[Records from a data source]
────────

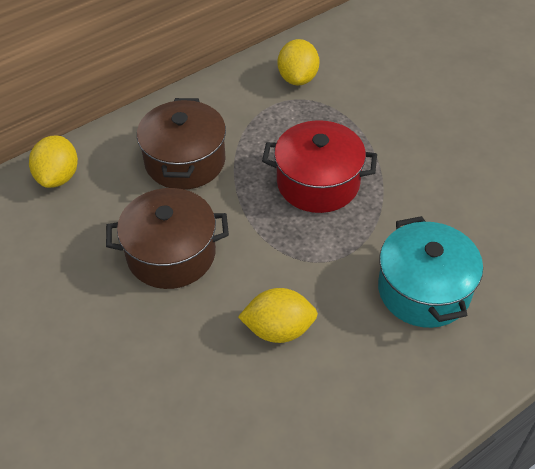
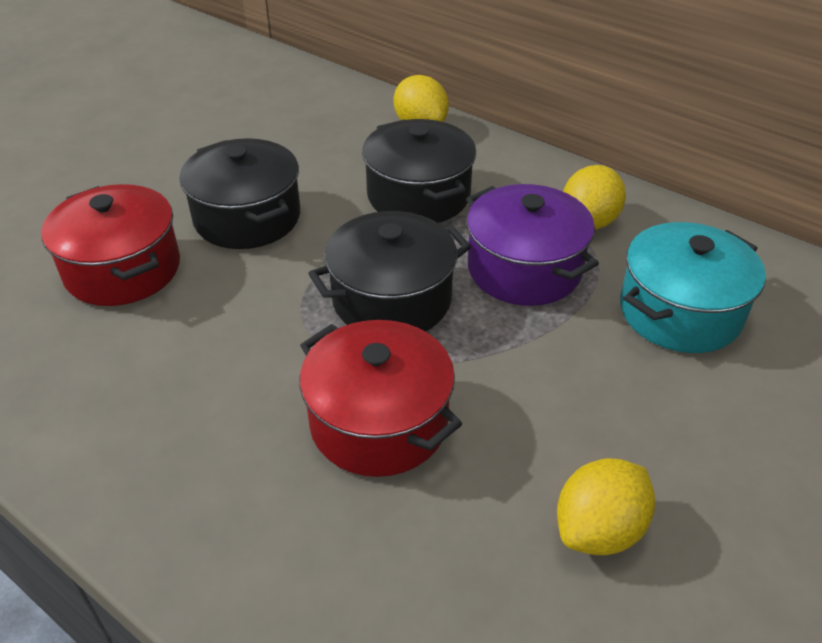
black pot: 0 -> 3
brown pot: 2 -> 0
purple pot: 0 -> 1
red pot: 1 -> 2

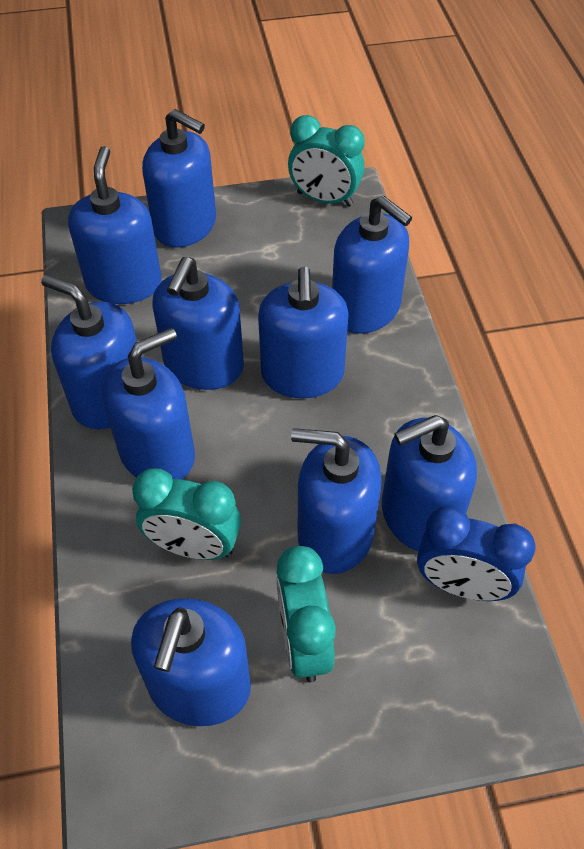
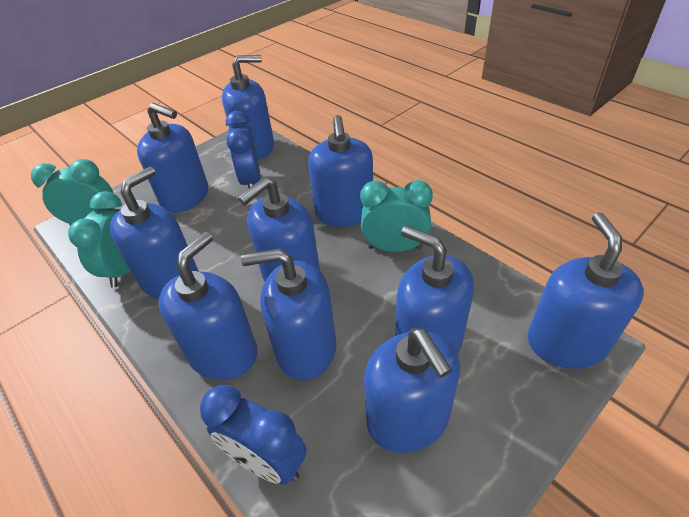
blue clock: 1 -> 2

────────

-- EXERCISE --
The answer must be the full set of records, repeated exactly, with no pictures.

-- RESULT BELOW --
black pot: 0 -> 3
brown pot: 2 -> 0
purple pot: 0 -> 1
red pot: 1 -> 2

blue clock: 1 -> 2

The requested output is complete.